- Assignment: The reply should contain every entry exactly as given, with no pictures in it.

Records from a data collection
'''
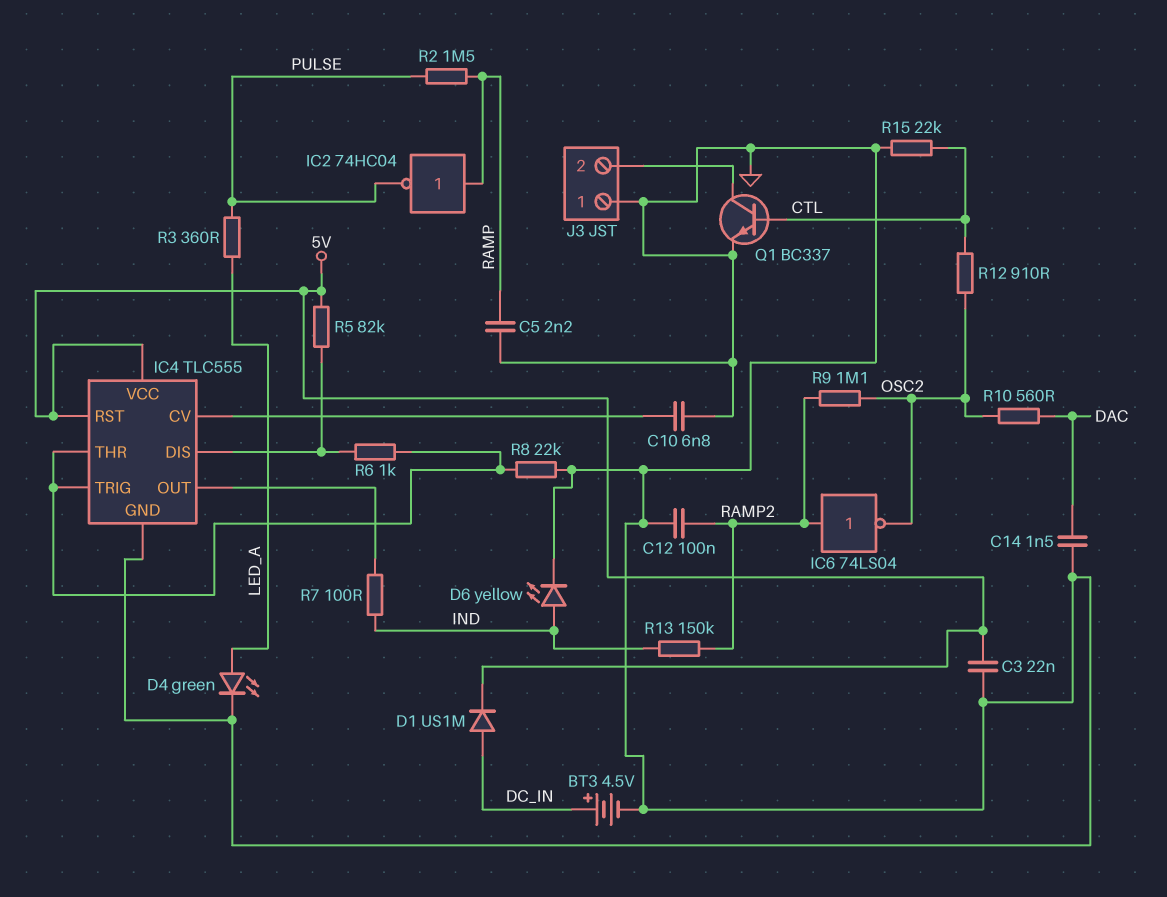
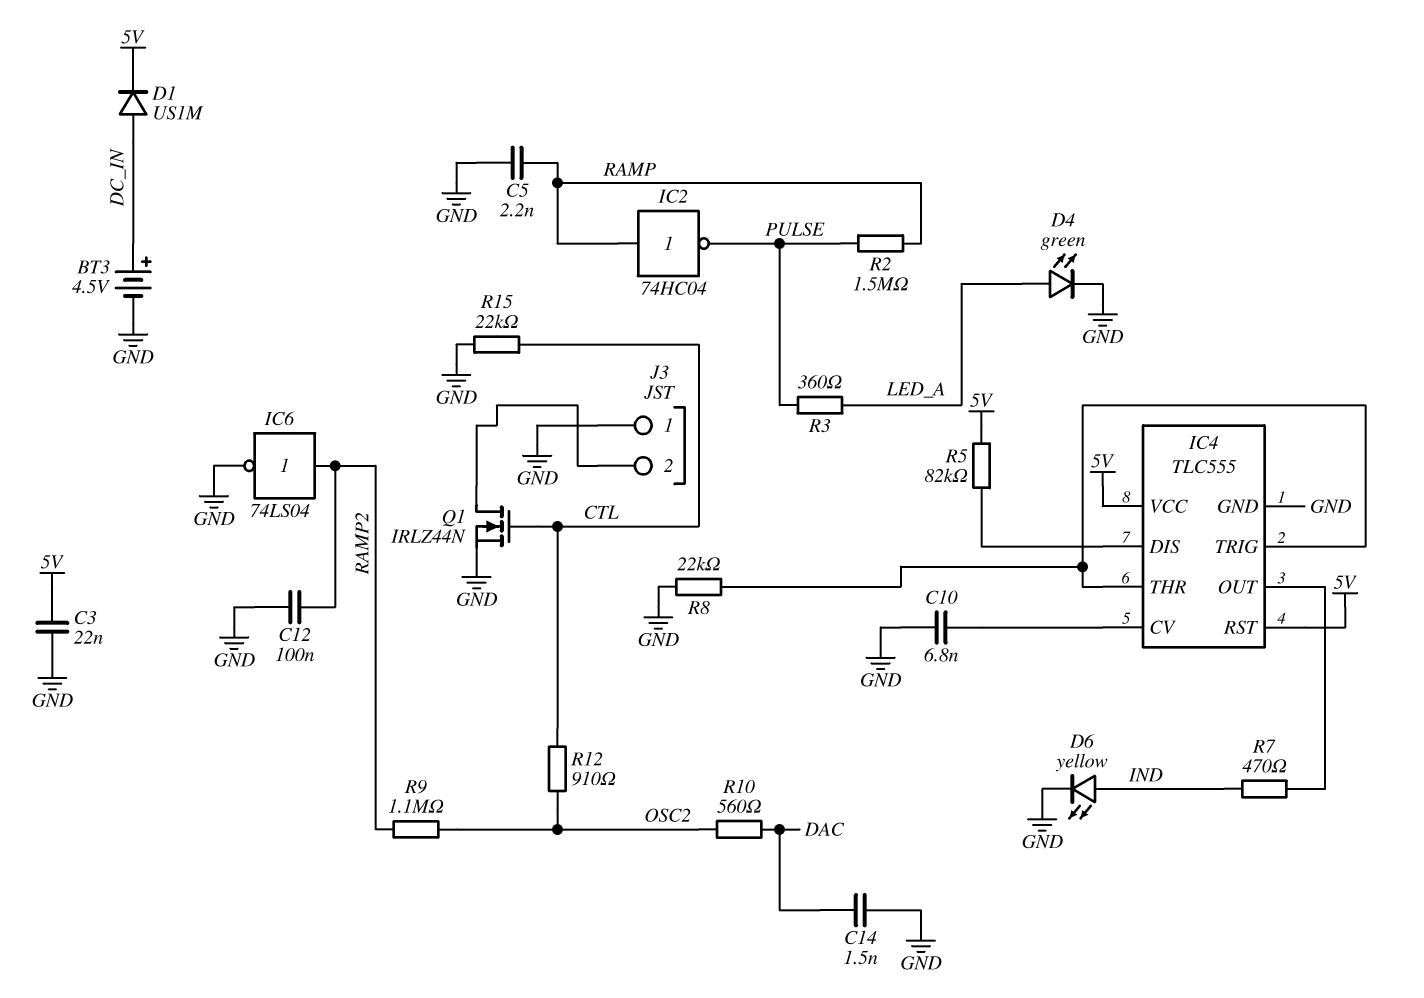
IC6: NOT 74LS04 (in RAMP2, out OSC2) -> NOT 74LS04 (in RAMP2, out GND)
Q1: NPN BC337 (B CTL, C J3/2, E GND) -> NMOS IRLZ44N (G CTL, D J3/2, S GND)
R6: 1k (IC4/DIS, IC4/THR) -> none
R7: 100 (IC4/OUT, IND) -> 470 (IC4/OUT, IND)
R13: 150k (IND, RAMP2) -> none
'''
- Exercise solution:
IC6: NOT 74LS04 (in RAMP2, out OSC2) -> NOT 74LS04 (in RAMP2, out GND)
Q1: NPN BC337 (B CTL, C J3/2, E GND) -> NMOS IRLZ44N (G CTL, D J3/2, S GND)
R6: 1k (IC4/DIS, IC4/THR) -> none
R7: 100 (IC4/OUT, IND) -> 470 (IC4/OUT, IND)
R13: 150k (IND, RAMP2) -> none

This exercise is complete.